##### Input data #####

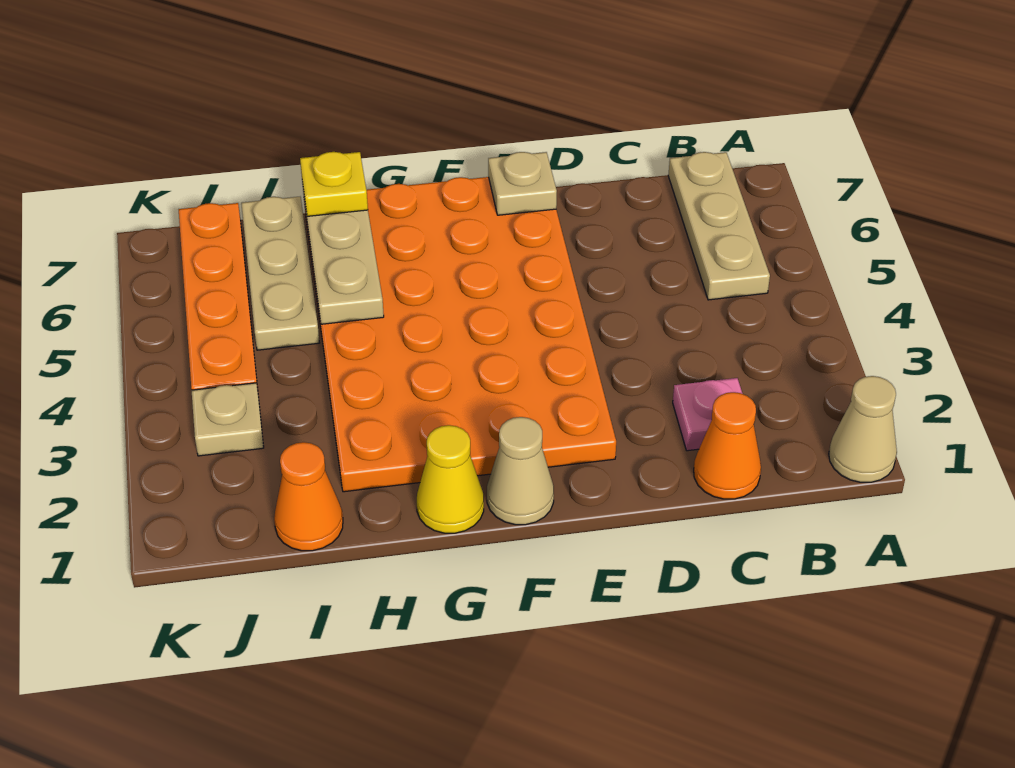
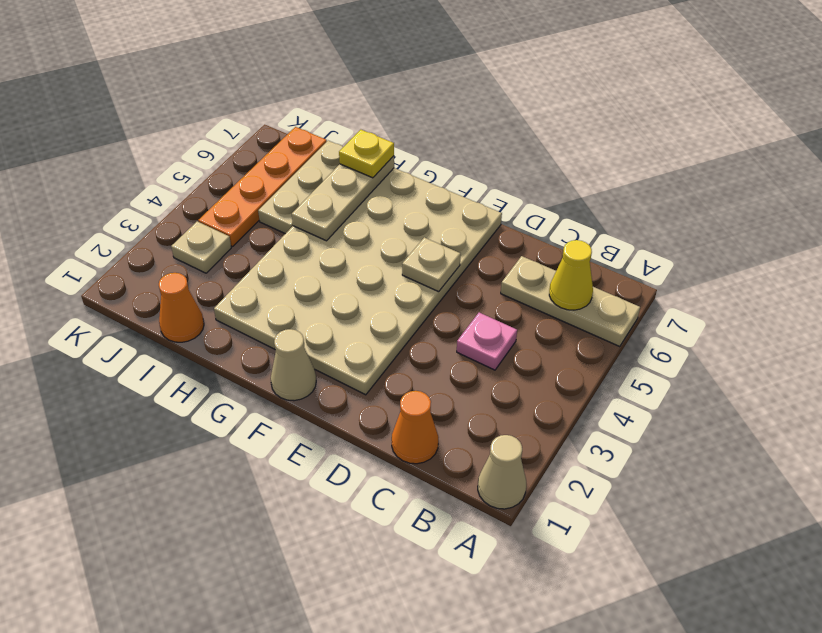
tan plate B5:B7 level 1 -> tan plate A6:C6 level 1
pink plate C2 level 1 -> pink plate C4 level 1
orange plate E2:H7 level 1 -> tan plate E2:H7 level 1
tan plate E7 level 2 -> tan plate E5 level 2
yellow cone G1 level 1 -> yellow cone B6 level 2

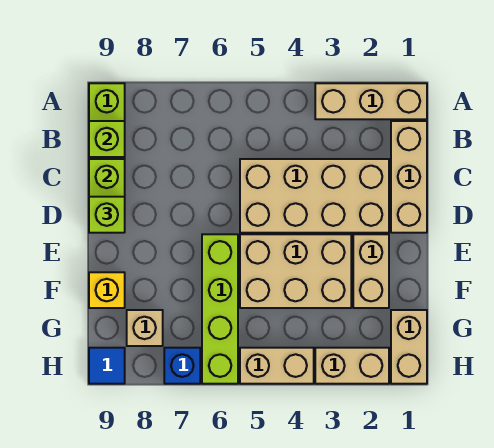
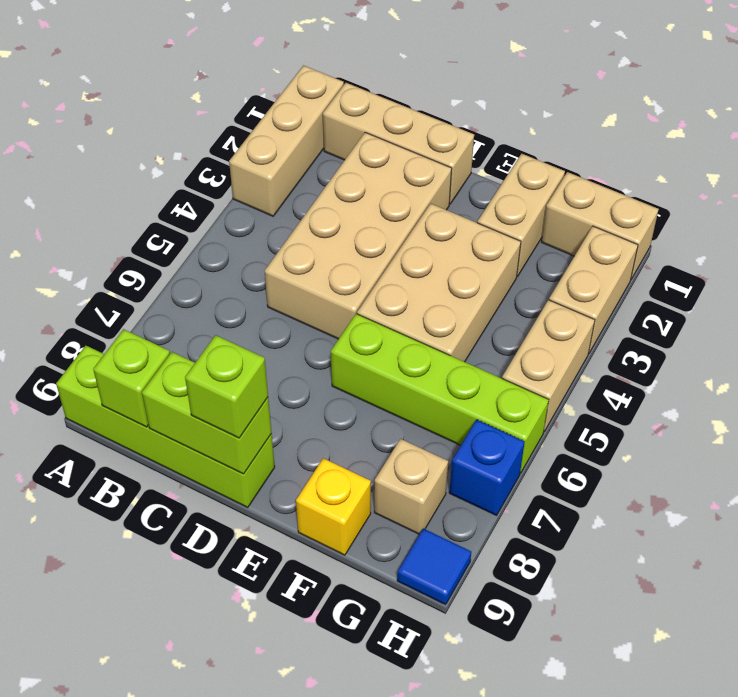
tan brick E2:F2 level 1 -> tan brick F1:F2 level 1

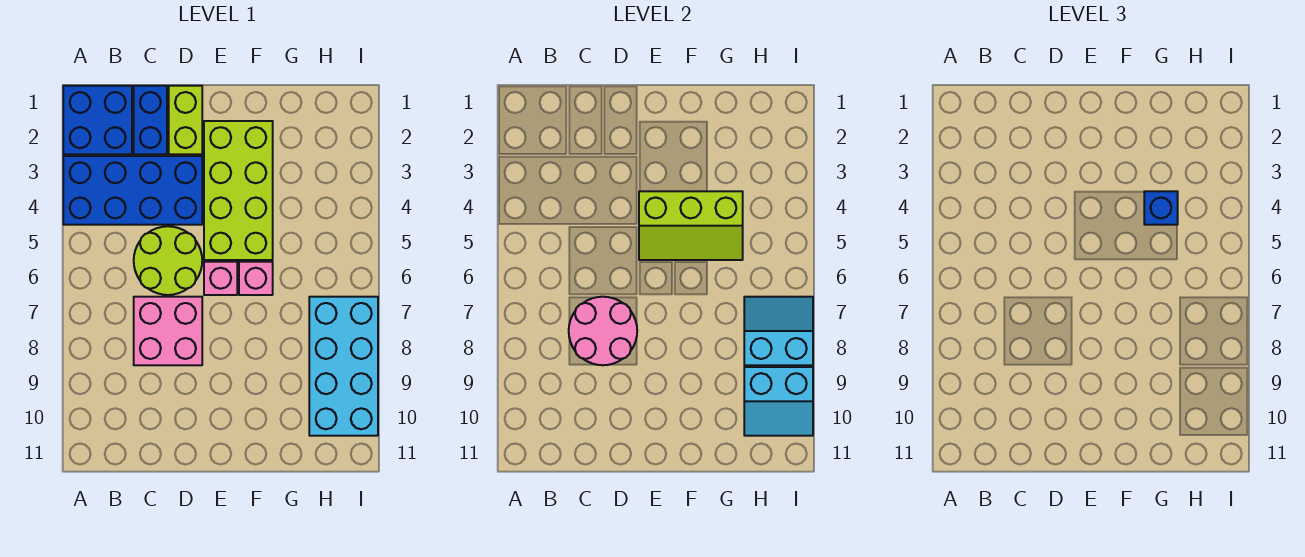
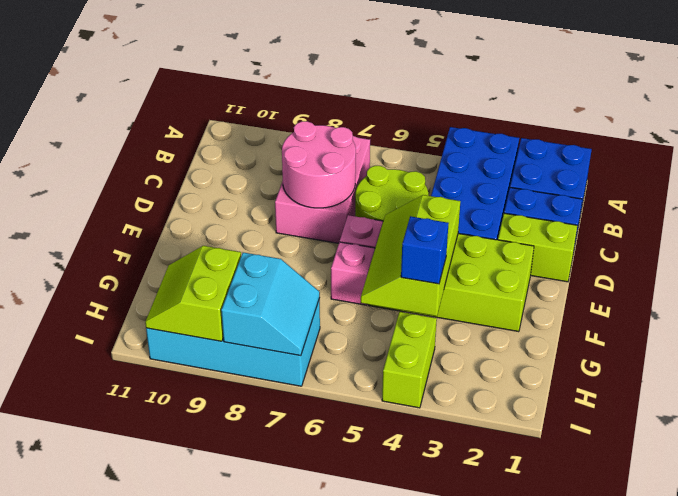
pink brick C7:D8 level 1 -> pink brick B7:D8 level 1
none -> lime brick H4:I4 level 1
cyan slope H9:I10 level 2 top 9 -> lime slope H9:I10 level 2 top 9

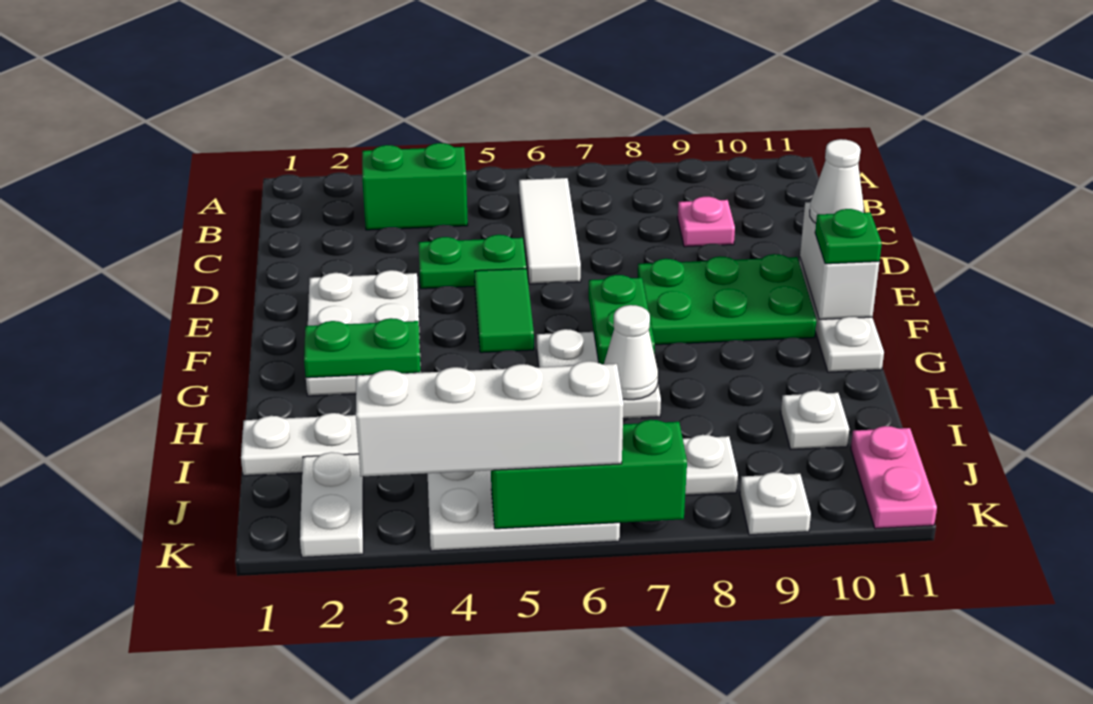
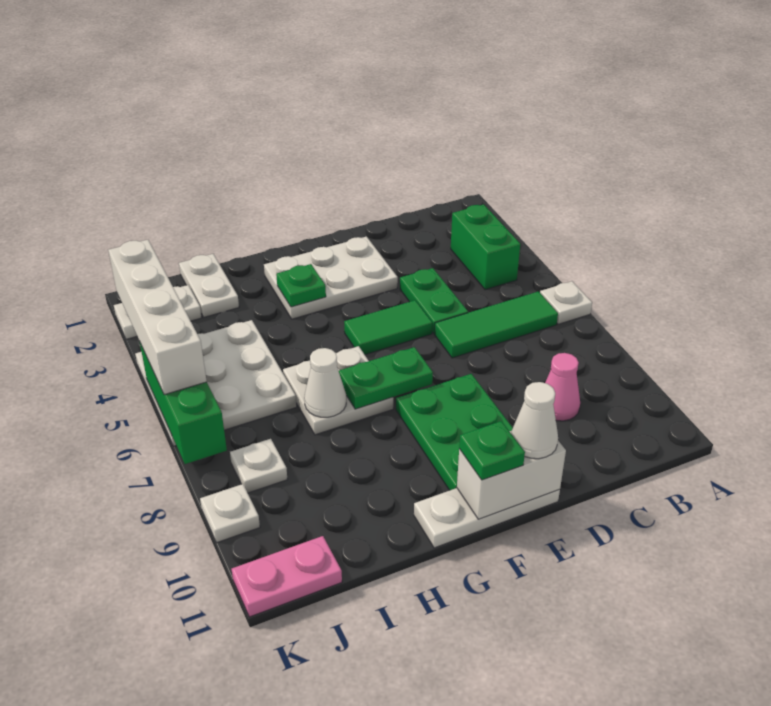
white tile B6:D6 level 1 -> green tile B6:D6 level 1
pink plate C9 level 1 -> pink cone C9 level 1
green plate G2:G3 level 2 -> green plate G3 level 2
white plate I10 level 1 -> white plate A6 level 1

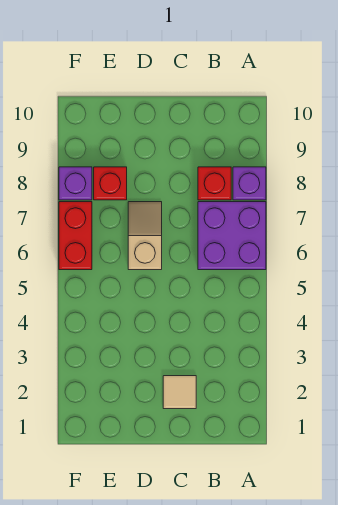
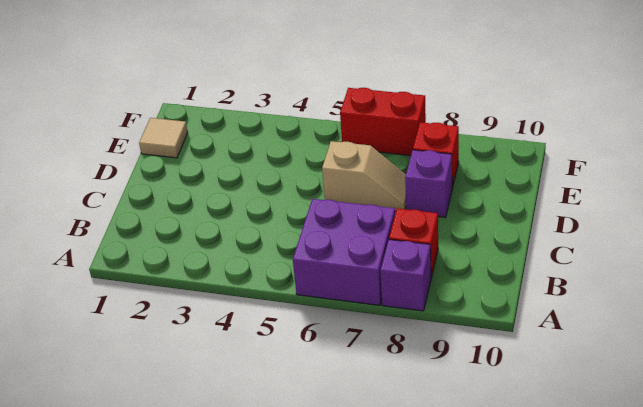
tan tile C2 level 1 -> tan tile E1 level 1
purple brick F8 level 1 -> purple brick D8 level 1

#####

■ What is expected ■
A picture must not appear in the copy. Transcribe exactly the lines from the one with "tan brick E2:F2" through the final line of the entries, both included, and no more.

■ Written answer ■
tan brick E2:F2 level 1 -> tan brick F1:F2 level 1

pink brick C7:D8 level 1 -> pink brick B7:D8 level 1
none -> lime brick H4:I4 level 1
cyan slope H9:I10 level 2 top 9 -> lime slope H9:I10 level 2 top 9

white tile B6:D6 level 1 -> green tile B6:D6 level 1
pink plate C9 level 1 -> pink cone C9 level 1
green plate G2:G3 level 2 -> green plate G3 level 2
white plate I10 level 1 -> white plate A6 level 1

tan tile C2 level 1 -> tan tile E1 level 1
purple brick F8 level 1 -> purple brick D8 level 1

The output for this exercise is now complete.